• **What is required**
Copy the material below word for word, keeping every line in its original order.
--- start of Records shown ---
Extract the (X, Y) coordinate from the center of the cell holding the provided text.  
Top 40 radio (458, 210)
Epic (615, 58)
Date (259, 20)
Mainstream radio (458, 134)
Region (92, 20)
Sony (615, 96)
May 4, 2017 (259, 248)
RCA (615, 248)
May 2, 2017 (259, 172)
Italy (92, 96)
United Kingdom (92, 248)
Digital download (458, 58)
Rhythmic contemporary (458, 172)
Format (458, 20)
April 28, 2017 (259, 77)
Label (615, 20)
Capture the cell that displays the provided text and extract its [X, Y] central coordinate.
--- end of Records shown ---
• **Exercise response**
Extract the (X, Y) coordinate from the center of the cell holding the provided text.  
Top 40 radio (458, 210)
Epic (615, 58)
Date (259, 20)
Mainstream radio (458, 134)
Region (92, 20)
Sony (615, 96)
May 4, 2017 (259, 248)
RCA (615, 248)
May 2, 2017 (259, 172)
Italy (92, 96)
United Kingdom (92, 248)
Digital download (458, 58)
Rhythmic contemporary (458, 172)
Format (458, 20)
April 28, 2017 (259, 77)
Label (615, 20)
Capture the cell that displays the provided text and extract its [X, Y] central coordinate.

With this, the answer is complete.